Task ▸ Exact copy without images: repeat every entry as written.

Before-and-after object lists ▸
#####

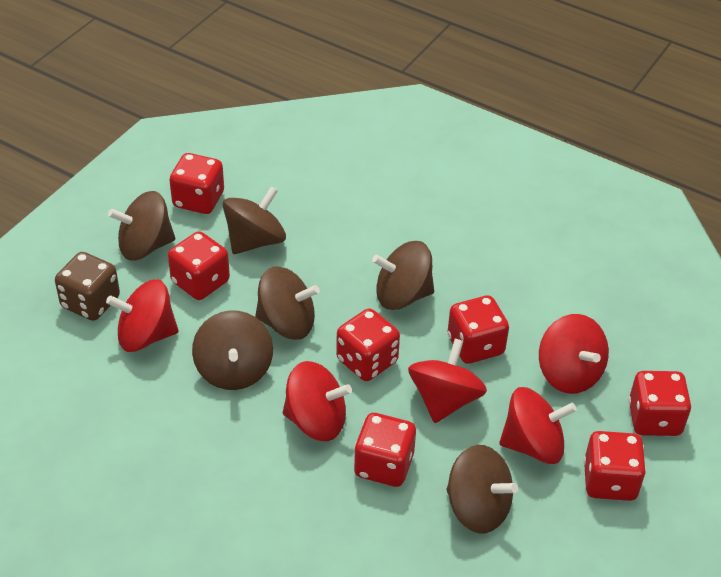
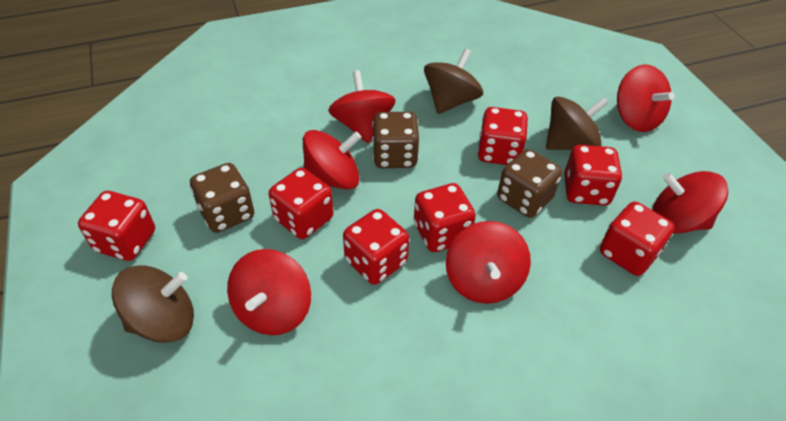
brown dice: 1 -> 3
brown spinning top: 6 -> 3
red spinning top: 5 -> 6

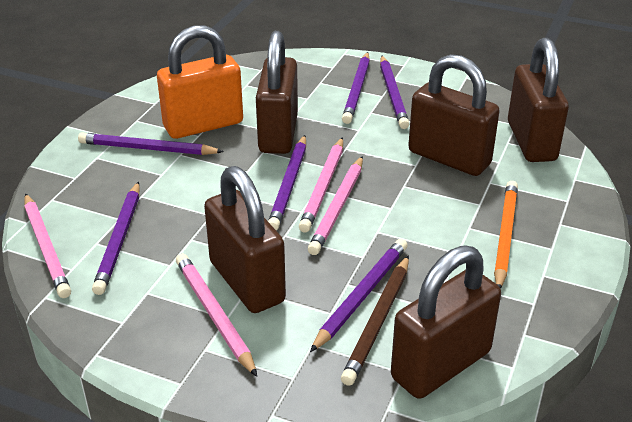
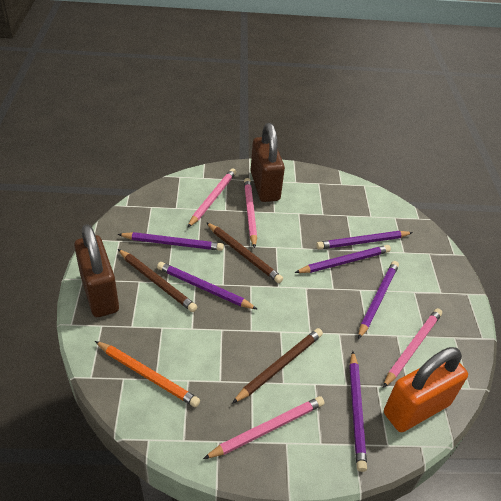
brown padlock: 5 -> 2
brown pencil: 1 -> 3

#####

Solution for this problem ▸
brown dice: 1 -> 3
brown spinning top: 6 -> 3
red spinning top: 5 -> 6

brown padlock: 5 -> 2
brown pencil: 1 -> 3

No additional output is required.